┌─ Material for this task
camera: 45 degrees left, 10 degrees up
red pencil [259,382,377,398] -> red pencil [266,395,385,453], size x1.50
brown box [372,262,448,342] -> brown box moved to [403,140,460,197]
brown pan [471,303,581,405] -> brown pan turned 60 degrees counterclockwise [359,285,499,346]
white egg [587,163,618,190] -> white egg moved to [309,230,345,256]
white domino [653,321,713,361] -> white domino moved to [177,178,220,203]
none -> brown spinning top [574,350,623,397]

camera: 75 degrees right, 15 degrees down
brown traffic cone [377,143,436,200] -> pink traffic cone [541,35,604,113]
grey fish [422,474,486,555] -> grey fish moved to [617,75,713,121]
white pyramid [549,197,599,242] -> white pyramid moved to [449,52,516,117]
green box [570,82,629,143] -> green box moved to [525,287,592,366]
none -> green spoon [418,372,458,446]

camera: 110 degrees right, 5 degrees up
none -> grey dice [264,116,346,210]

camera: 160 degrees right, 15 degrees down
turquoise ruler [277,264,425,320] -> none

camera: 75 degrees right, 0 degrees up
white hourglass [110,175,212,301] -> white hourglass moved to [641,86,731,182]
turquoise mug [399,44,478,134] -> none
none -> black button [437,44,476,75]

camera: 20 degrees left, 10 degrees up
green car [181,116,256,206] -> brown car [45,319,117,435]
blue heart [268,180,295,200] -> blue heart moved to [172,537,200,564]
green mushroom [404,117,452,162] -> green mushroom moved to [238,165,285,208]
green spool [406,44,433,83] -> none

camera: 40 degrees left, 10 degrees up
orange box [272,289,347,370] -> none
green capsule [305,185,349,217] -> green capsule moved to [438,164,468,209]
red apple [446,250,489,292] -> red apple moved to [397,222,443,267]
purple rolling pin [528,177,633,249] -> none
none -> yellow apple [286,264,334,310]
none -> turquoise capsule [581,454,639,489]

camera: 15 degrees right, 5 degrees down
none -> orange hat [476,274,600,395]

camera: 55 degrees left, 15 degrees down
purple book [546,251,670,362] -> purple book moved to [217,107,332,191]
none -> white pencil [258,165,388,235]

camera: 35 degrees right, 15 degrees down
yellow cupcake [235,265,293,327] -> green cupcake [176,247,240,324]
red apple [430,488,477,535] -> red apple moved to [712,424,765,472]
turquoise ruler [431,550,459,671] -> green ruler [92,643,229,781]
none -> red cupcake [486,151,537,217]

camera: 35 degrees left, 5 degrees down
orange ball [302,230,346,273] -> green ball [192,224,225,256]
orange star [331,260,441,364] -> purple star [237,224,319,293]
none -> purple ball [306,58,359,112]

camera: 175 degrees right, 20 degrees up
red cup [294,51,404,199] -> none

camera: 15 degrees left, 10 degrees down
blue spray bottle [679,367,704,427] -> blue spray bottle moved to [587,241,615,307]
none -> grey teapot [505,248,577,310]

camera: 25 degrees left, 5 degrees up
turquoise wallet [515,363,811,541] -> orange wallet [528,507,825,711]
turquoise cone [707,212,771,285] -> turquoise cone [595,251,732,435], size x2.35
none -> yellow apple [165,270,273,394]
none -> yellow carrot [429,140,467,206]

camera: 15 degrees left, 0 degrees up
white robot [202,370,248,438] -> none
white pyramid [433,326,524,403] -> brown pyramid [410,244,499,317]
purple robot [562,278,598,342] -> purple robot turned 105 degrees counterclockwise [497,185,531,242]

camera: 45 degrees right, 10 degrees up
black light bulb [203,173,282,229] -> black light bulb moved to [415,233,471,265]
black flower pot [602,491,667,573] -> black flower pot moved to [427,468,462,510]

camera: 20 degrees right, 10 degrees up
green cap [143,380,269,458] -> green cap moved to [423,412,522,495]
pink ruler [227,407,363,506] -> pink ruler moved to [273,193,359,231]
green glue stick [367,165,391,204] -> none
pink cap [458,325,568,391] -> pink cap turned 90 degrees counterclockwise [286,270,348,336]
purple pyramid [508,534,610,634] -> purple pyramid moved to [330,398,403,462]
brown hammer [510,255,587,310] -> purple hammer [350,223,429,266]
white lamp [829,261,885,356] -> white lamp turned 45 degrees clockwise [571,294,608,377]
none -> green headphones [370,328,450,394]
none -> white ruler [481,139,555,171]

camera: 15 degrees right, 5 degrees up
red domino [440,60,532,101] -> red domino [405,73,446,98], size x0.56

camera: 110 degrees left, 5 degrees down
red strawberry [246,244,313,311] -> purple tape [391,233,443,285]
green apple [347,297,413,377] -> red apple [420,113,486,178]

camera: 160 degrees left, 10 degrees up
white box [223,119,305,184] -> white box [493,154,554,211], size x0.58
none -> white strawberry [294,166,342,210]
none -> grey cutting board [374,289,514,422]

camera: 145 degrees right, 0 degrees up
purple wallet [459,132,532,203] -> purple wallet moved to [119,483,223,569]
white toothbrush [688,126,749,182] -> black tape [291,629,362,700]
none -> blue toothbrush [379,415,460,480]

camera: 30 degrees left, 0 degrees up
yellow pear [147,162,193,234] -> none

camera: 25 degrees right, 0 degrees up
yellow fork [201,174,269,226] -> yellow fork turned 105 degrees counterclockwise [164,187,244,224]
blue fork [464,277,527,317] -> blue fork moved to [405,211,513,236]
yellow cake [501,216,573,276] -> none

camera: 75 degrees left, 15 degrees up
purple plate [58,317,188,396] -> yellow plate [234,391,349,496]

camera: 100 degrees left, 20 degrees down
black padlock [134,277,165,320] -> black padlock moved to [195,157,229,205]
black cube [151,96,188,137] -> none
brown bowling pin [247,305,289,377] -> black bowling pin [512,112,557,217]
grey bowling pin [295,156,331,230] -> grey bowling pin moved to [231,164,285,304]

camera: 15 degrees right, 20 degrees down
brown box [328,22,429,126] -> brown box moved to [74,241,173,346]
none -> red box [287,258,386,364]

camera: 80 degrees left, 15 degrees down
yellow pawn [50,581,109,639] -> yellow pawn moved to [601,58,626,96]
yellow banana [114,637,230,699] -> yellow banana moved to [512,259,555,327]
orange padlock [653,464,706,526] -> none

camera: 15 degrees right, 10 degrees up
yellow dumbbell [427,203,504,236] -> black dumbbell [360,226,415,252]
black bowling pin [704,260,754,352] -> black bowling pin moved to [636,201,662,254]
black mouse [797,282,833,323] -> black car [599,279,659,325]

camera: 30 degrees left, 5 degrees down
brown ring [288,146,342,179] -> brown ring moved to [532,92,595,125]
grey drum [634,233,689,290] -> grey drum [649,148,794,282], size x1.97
└─
- _Instructions to follow_
The material must be written out again in full and without changes.

- _Task output_
camera: 45 degrees left, 10 degrees up
red pencil [259,382,377,398] -> red pencil [266,395,385,453], size x1.50
brown box [372,262,448,342] -> brown box moved to [403,140,460,197]
brown pan [471,303,581,405] -> brown pan turned 60 degrees counterclockwise [359,285,499,346]
white egg [587,163,618,190] -> white egg moved to [309,230,345,256]
white domino [653,321,713,361] -> white domino moved to [177,178,220,203]
none -> brown spinning top [574,350,623,397]

camera: 75 degrees right, 15 degrees down
brown traffic cone [377,143,436,200] -> pink traffic cone [541,35,604,113]
grey fish [422,474,486,555] -> grey fish moved to [617,75,713,121]
white pyramid [549,197,599,242] -> white pyramid moved to [449,52,516,117]
green box [570,82,629,143] -> green box moved to [525,287,592,366]
none -> green spoon [418,372,458,446]

camera: 110 degrees right, 5 degrees up
none -> grey dice [264,116,346,210]

camera: 160 degrees right, 15 degrees down
turquoise ruler [277,264,425,320] -> none

camera: 75 degrees right, 0 degrees up
white hourglass [110,175,212,301] -> white hourglass moved to [641,86,731,182]
turquoise mug [399,44,478,134] -> none
none -> black button [437,44,476,75]

camera: 20 degrees left, 10 degrees up
green car [181,116,256,206] -> brown car [45,319,117,435]
blue heart [268,180,295,200] -> blue heart moved to [172,537,200,564]
green mushroom [404,117,452,162] -> green mushroom moved to [238,165,285,208]
green spool [406,44,433,83] -> none

camera: 40 degrees left, 10 degrees up
orange box [272,289,347,370] -> none
green capsule [305,185,349,217] -> green capsule moved to [438,164,468,209]
red apple [446,250,489,292] -> red apple moved to [397,222,443,267]
purple rolling pin [528,177,633,249] -> none
none -> yellow apple [286,264,334,310]
none -> turquoise capsule [581,454,639,489]

camera: 15 degrees right, 5 degrees down
none -> orange hat [476,274,600,395]

camera: 55 degrees left, 15 degrees down
purple book [546,251,670,362] -> purple book moved to [217,107,332,191]
none -> white pencil [258,165,388,235]

camera: 35 degrees right, 15 degrees down
yellow cupcake [235,265,293,327] -> green cupcake [176,247,240,324]
red apple [430,488,477,535] -> red apple moved to [712,424,765,472]
turquoise ruler [431,550,459,671] -> green ruler [92,643,229,781]
none -> red cupcake [486,151,537,217]

camera: 35 degrees left, 5 degrees down
orange ball [302,230,346,273] -> green ball [192,224,225,256]
orange star [331,260,441,364] -> purple star [237,224,319,293]
none -> purple ball [306,58,359,112]

camera: 175 degrees right, 20 degrees up
red cup [294,51,404,199] -> none

camera: 15 degrees left, 10 degrees down
blue spray bottle [679,367,704,427] -> blue spray bottle moved to [587,241,615,307]
none -> grey teapot [505,248,577,310]

camera: 25 degrees left, 5 degrees up
turquoise wallet [515,363,811,541] -> orange wallet [528,507,825,711]
turquoise cone [707,212,771,285] -> turquoise cone [595,251,732,435], size x2.35
none -> yellow apple [165,270,273,394]
none -> yellow carrot [429,140,467,206]

camera: 15 degrees left, 0 degrees up
white robot [202,370,248,438] -> none
white pyramid [433,326,524,403] -> brown pyramid [410,244,499,317]
purple robot [562,278,598,342] -> purple robot turned 105 degrees counterclockwise [497,185,531,242]

camera: 45 degrees right, 10 degrees up
black light bulb [203,173,282,229] -> black light bulb moved to [415,233,471,265]
black flower pot [602,491,667,573] -> black flower pot moved to [427,468,462,510]

camera: 20 degrees right, 10 degrees up
green cap [143,380,269,458] -> green cap moved to [423,412,522,495]
pink ruler [227,407,363,506] -> pink ruler moved to [273,193,359,231]
green glue stick [367,165,391,204] -> none
pink cap [458,325,568,391] -> pink cap turned 90 degrees counterclockwise [286,270,348,336]
purple pyramid [508,534,610,634] -> purple pyramid moved to [330,398,403,462]
brown hammer [510,255,587,310] -> purple hammer [350,223,429,266]
white lamp [829,261,885,356] -> white lamp turned 45 degrees clockwise [571,294,608,377]
none -> green headphones [370,328,450,394]
none -> white ruler [481,139,555,171]

camera: 15 degrees right, 5 degrees up
red domino [440,60,532,101] -> red domino [405,73,446,98], size x0.56

camera: 110 degrees left, 5 degrees down
red strawberry [246,244,313,311] -> purple tape [391,233,443,285]
green apple [347,297,413,377] -> red apple [420,113,486,178]

camera: 160 degrees left, 10 degrees up
white box [223,119,305,184] -> white box [493,154,554,211], size x0.58
none -> white strawberry [294,166,342,210]
none -> grey cutting board [374,289,514,422]

camera: 145 degrees right, 0 degrees up
purple wallet [459,132,532,203] -> purple wallet moved to [119,483,223,569]
white toothbrush [688,126,749,182] -> black tape [291,629,362,700]
none -> blue toothbrush [379,415,460,480]

camera: 30 degrees left, 0 degrees up
yellow pear [147,162,193,234] -> none

camera: 25 degrees right, 0 degrees up
yellow fork [201,174,269,226] -> yellow fork turned 105 degrees counterclockwise [164,187,244,224]
blue fork [464,277,527,317] -> blue fork moved to [405,211,513,236]
yellow cake [501,216,573,276] -> none

camera: 75 degrees left, 15 degrees up
purple plate [58,317,188,396] -> yellow plate [234,391,349,496]

camera: 100 degrees left, 20 degrees down
black padlock [134,277,165,320] -> black padlock moved to [195,157,229,205]
black cube [151,96,188,137] -> none
brown bowling pin [247,305,289,377] -> black bowling pin [512,112,557,217]
grey bowling pin [295,156,331,230] -> grey bowling pin moved to [231,164,285,304]

camera: 15 degrees right, 20 degrees down
brown box [328,22,429,126] -> brown box moved to [74,241,173,346]
none -> red box [287,258,386,364]

camera: 80 degrees left, 15 degrees down
yellow pawn [50,581,109,639] -> yellow pawn moved to [601,58,626,96]
yellow banana [114,637,230,699] -> yellow banana moved to [512,259,555,327]
orange padlock [653,464,706,526] -> none

camera: 15 degrees right, 10 degrees up
yellow dumbbell [427,203,504,236] -> black dumbbell [360,226,415,252]
black bowling pin [704,260,754,352] -> black bowling pin moved to [636,201,662,254]
black mouse [797,282,833,323] -> black car [599,279,659,325]

camera: 30 degrees left, 5 degrees down
brown ring [288,146,342,179] -> brown ring moved to [532,92,595,125]
grey drum [634,233,689,290] -> grey drum [649,148,794,282], size x1.97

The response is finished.